*Task*
Beginning with the first line, transcribe the entries below exactly through the line containing "trophy 488, 295", inclusive.

*Material for this task*

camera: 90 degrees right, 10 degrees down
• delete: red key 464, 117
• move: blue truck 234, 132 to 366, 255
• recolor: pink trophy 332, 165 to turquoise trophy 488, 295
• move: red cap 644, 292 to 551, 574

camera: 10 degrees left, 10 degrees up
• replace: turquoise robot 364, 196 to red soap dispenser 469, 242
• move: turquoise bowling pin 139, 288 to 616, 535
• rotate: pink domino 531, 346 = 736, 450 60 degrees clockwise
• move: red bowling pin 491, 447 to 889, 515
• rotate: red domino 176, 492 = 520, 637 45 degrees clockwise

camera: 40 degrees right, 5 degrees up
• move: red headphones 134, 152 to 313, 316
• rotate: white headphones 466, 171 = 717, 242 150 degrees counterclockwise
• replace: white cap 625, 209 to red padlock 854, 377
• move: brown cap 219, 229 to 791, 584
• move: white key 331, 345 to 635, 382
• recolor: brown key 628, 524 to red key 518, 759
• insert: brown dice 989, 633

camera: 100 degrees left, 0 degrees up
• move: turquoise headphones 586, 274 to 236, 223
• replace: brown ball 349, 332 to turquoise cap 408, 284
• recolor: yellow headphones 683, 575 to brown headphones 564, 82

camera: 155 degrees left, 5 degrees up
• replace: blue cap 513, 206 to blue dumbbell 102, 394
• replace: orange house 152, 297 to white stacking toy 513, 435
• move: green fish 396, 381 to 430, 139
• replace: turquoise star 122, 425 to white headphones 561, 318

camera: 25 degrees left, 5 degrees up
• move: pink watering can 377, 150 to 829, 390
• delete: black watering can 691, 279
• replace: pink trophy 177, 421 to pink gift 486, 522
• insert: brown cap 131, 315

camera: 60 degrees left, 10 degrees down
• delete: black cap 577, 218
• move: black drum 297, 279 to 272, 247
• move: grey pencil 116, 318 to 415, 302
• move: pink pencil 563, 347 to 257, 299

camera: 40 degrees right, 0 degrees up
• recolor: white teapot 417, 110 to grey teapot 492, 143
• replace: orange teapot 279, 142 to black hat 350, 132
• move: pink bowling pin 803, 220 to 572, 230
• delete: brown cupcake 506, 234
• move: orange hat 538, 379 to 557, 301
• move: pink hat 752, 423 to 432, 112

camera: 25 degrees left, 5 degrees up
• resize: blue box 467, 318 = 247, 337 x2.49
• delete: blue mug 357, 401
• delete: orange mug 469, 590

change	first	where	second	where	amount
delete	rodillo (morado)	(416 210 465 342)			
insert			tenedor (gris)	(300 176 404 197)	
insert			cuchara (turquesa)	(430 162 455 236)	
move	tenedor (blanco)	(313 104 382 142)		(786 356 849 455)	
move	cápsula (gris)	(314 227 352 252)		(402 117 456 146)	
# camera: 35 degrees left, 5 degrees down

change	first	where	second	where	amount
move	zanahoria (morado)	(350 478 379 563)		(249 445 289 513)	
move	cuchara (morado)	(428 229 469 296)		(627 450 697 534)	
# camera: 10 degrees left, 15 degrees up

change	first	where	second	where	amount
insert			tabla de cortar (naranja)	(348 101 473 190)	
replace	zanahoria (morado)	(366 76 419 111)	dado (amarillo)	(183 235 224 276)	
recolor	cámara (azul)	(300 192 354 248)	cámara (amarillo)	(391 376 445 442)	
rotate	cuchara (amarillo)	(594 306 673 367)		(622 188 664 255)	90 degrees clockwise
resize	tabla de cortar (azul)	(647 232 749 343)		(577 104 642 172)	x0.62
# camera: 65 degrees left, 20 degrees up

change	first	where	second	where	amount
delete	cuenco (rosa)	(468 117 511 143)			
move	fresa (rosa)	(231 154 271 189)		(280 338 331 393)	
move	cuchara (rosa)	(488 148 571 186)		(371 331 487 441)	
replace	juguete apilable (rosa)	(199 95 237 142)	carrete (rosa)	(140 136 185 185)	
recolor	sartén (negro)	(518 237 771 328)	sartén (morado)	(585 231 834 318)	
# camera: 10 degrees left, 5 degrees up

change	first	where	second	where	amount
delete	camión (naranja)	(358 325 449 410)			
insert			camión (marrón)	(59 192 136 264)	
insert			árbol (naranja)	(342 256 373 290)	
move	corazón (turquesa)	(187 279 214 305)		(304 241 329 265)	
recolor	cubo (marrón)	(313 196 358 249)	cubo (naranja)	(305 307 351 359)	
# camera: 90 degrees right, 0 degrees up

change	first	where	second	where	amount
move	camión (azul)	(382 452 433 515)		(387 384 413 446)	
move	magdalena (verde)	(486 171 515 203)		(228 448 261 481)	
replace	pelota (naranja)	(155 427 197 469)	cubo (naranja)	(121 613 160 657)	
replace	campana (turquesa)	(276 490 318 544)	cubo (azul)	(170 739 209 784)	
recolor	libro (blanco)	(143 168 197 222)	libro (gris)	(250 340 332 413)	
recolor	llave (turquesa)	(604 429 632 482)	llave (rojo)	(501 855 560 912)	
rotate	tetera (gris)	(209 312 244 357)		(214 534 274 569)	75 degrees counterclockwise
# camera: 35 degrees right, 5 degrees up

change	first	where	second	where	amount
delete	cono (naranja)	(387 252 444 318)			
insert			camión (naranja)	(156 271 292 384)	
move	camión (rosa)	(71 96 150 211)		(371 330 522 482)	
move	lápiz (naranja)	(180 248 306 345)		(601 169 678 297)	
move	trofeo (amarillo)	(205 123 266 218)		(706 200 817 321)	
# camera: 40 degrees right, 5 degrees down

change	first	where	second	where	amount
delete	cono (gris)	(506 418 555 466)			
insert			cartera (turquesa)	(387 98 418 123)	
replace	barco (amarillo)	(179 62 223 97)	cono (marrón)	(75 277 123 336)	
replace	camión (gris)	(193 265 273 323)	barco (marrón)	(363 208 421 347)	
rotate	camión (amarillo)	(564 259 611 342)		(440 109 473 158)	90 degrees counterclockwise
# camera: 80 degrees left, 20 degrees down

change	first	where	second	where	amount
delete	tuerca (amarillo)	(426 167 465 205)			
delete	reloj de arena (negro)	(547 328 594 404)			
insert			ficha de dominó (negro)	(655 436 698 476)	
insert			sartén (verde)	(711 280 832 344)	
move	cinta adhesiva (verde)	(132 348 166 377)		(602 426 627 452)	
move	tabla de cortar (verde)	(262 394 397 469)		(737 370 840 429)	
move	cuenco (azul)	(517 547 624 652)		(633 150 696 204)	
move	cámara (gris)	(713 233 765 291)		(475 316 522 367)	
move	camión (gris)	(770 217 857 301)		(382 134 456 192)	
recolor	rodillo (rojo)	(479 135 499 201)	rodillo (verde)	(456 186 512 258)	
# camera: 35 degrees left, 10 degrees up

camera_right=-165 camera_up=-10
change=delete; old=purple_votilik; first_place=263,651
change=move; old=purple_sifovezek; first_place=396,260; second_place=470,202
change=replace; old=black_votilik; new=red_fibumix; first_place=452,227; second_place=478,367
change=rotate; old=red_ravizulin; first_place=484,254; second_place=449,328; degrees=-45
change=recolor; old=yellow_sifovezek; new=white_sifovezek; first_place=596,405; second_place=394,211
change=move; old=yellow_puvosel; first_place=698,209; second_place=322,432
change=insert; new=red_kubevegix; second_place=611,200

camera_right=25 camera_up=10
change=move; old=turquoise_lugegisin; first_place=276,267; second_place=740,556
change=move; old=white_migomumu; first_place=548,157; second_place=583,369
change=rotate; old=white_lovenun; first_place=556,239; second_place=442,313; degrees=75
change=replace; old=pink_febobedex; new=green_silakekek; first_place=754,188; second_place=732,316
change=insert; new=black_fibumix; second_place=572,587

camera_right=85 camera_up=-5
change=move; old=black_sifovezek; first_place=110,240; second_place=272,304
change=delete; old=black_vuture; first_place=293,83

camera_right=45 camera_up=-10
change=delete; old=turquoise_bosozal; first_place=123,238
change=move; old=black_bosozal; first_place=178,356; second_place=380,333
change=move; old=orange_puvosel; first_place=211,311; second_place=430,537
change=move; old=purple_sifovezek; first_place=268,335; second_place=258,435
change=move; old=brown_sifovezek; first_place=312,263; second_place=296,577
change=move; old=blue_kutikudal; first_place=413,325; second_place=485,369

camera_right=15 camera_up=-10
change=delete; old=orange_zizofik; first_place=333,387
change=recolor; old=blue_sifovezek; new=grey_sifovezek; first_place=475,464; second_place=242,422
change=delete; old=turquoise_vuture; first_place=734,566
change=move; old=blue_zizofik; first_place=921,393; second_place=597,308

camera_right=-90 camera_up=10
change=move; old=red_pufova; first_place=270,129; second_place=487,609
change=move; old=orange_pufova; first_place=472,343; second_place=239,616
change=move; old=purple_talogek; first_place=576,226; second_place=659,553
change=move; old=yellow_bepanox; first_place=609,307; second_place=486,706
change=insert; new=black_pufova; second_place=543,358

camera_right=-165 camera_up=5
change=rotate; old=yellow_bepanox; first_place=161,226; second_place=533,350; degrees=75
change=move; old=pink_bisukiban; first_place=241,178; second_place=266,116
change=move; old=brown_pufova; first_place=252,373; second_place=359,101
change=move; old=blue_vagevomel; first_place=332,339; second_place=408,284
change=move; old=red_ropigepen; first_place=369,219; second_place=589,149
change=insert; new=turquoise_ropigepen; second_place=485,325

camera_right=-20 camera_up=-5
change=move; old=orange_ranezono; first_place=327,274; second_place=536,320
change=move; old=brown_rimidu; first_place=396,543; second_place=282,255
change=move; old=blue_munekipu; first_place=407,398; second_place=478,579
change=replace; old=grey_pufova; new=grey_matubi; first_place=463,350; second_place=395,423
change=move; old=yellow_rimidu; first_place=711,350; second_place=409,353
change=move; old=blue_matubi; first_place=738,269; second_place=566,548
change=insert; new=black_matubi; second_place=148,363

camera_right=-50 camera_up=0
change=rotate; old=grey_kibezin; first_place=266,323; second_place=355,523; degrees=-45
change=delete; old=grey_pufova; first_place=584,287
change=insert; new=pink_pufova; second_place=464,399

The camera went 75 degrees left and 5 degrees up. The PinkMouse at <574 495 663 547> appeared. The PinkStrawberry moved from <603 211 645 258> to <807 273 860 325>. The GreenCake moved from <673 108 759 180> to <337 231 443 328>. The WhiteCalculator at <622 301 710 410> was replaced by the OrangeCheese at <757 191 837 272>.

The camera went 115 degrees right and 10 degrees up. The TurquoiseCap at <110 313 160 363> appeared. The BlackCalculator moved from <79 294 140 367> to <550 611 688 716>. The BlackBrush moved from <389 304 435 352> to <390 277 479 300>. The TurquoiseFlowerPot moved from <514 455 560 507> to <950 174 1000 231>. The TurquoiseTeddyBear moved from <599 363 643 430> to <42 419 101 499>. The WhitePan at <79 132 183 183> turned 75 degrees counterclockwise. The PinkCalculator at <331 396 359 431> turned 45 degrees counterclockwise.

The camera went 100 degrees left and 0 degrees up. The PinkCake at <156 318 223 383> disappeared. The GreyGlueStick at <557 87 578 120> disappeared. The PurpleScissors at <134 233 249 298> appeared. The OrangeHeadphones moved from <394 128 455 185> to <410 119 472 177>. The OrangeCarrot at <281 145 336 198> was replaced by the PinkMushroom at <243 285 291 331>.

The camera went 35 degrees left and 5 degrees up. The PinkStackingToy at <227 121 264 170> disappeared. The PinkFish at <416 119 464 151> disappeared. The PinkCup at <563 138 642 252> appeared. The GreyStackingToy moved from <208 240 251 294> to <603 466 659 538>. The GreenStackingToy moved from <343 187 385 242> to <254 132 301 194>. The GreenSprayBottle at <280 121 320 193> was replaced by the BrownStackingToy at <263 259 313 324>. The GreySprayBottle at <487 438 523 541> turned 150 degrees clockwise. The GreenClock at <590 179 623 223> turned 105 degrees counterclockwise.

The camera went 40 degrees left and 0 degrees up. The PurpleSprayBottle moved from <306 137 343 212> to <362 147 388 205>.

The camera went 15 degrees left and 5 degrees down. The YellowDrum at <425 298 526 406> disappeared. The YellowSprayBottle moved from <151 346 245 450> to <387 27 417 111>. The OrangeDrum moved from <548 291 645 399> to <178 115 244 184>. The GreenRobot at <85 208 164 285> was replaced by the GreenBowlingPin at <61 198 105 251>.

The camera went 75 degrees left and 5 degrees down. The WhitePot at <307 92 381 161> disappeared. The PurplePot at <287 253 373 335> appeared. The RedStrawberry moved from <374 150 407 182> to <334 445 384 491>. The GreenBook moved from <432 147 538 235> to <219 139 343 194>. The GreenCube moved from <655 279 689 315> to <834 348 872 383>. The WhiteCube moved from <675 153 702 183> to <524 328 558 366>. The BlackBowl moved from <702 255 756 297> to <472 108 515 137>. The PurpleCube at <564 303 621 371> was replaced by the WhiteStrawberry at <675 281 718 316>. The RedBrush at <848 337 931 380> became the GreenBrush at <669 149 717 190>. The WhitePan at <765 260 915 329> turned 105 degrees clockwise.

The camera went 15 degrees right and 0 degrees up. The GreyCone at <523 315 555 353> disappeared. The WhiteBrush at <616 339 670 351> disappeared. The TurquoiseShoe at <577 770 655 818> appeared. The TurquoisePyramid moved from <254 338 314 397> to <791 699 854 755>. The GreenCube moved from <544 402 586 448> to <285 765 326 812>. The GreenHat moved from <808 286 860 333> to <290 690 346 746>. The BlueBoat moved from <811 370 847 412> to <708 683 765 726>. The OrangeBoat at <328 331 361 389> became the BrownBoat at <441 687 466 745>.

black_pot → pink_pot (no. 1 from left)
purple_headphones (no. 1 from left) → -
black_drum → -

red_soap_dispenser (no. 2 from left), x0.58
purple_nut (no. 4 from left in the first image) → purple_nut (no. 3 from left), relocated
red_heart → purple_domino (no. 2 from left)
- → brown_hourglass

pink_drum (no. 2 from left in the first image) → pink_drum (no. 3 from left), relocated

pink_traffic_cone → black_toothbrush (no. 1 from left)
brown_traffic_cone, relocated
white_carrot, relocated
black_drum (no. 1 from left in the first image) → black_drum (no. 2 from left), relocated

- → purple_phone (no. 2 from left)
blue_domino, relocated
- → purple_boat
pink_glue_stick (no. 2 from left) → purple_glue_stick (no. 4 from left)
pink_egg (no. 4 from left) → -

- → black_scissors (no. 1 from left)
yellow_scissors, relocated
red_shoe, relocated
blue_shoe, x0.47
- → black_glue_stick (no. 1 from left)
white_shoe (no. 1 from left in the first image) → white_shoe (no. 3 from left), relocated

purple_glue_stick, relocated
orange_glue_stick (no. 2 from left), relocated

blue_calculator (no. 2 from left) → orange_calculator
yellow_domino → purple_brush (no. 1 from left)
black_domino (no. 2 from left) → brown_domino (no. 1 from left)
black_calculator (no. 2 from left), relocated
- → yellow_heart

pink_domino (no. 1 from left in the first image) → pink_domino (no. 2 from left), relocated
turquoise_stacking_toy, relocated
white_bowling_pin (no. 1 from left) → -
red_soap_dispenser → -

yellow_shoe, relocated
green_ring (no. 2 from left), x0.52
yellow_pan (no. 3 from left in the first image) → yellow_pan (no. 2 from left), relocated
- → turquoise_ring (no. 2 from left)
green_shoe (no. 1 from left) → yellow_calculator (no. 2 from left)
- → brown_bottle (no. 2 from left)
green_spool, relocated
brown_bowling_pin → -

*Solution to the exercise*
camera: 90 degrees right, 10 degrees down
• delete: red key 464, 117
• move: blue truck 234, 132 to 366, 255
• recolor: pink trophy 332, 165 to turquoise trophy 488, 295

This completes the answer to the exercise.